**Task:** Out of the material that follows, write out exactly the lines from the line with "C2: 47nF (+9V, W4) -> 47nF (+9V, GND)" to the line with "U101 pin NC: W12 -> none", both ends included, and no others.

*** Opening Given records ***

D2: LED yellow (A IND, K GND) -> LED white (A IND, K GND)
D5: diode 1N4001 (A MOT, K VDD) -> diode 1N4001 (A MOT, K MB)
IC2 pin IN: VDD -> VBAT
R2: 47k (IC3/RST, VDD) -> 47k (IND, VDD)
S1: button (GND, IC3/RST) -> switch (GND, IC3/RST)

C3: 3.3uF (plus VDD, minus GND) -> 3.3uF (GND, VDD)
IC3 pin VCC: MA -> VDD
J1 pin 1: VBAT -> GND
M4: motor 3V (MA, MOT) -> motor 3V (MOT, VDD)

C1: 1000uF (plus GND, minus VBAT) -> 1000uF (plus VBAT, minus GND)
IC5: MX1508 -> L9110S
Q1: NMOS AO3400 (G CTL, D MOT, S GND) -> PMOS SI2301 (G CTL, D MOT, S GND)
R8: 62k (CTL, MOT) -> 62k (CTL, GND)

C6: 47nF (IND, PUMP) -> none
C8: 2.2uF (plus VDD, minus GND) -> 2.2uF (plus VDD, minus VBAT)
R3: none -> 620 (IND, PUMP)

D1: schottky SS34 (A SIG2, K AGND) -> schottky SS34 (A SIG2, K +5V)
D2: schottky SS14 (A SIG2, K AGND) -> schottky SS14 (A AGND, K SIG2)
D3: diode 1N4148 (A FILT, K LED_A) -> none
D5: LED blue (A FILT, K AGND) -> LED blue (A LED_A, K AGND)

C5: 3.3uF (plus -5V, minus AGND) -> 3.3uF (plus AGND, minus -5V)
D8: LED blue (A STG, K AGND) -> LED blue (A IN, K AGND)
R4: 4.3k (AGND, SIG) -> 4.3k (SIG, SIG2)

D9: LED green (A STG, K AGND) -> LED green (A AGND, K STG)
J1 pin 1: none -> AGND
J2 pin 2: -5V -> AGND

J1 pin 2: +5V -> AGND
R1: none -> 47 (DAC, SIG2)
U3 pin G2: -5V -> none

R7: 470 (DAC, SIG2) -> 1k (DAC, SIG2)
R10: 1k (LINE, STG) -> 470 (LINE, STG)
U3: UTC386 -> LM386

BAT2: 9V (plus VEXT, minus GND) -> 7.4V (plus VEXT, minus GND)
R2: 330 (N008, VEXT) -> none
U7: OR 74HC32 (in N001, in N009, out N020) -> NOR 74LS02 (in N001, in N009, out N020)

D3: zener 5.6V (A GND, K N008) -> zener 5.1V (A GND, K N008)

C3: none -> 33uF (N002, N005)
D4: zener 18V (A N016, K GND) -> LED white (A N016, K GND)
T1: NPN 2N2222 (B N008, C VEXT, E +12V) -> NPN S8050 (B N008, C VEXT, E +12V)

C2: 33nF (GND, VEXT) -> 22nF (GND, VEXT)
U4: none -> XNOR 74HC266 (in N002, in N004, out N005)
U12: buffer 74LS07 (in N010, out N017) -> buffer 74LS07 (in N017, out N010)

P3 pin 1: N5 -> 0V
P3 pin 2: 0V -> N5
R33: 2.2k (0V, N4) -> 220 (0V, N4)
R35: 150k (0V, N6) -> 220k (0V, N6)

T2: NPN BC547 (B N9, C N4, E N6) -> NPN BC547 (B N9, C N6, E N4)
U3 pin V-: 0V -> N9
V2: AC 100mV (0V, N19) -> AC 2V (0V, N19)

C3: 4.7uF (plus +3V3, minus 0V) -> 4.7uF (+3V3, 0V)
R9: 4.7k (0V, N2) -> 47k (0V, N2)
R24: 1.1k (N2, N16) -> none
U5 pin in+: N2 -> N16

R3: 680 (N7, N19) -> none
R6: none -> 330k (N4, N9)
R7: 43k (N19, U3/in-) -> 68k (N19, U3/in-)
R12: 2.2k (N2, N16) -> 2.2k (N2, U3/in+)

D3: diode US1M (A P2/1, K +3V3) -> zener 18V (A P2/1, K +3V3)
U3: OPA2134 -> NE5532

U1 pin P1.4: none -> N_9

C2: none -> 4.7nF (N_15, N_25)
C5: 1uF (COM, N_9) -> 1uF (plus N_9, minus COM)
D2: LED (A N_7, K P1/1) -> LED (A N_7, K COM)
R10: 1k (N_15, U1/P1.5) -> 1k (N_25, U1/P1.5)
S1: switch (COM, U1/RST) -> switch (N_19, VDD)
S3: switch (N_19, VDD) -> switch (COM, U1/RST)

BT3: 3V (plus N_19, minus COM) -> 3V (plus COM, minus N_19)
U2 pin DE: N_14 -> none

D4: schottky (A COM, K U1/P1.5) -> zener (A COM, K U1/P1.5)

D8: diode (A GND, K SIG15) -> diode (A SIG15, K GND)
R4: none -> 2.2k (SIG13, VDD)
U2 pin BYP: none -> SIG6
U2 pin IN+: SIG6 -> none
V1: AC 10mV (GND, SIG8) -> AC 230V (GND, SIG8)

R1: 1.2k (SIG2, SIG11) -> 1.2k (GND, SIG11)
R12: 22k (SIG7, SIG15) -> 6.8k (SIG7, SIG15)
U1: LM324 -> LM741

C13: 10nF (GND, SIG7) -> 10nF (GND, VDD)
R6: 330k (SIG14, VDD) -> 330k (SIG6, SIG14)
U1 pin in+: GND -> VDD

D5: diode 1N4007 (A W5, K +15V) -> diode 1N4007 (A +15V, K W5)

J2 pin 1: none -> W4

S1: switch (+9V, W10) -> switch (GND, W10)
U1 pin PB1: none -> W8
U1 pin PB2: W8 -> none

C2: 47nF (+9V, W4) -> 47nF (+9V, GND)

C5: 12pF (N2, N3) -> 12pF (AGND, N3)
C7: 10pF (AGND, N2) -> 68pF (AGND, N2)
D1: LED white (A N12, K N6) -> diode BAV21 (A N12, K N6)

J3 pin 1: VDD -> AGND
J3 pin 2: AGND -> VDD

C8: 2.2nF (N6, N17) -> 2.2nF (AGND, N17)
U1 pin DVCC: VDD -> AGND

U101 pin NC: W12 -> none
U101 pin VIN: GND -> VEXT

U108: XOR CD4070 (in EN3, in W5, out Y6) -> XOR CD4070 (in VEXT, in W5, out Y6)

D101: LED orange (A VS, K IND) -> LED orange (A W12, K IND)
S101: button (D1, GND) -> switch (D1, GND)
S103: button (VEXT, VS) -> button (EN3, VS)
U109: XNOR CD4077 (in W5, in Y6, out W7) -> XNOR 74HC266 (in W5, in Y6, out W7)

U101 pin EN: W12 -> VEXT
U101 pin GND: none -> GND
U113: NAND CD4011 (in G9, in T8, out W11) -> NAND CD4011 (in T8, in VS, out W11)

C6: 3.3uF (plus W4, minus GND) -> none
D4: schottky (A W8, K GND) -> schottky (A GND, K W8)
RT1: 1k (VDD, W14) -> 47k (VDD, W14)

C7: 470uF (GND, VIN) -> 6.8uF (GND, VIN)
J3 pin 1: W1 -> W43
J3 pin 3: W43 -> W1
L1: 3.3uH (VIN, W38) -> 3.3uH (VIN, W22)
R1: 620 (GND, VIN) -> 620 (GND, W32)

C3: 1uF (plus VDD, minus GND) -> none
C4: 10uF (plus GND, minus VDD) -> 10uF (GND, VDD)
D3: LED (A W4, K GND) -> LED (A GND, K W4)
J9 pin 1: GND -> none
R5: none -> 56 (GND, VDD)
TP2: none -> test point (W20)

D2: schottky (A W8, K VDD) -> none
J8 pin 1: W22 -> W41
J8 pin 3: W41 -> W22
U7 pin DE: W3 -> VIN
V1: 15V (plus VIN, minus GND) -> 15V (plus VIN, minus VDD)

*** Closing Given records ***

**Answer box:**
C2: 47nF (+9V, W4) -> 47nF (+9V, GND)

C5: 12pF (N2, N3) -> 12pF (AGND, N3)
C7: 10pF (AGND, N2) -> 68pF (AGND, N2)
D1: LED white (A N12, K N6) -> diode BAV21 (A N12, K N6)

J3 pin 1: VDD -> AGND
J3 pin 2: AGND -> VDD

C8: 2.2nF (N6, N17) -> 2.2nF (AGND, N17)
U1 pin DVCC: VDD -> AGND

U101 pin NC: W12 -> none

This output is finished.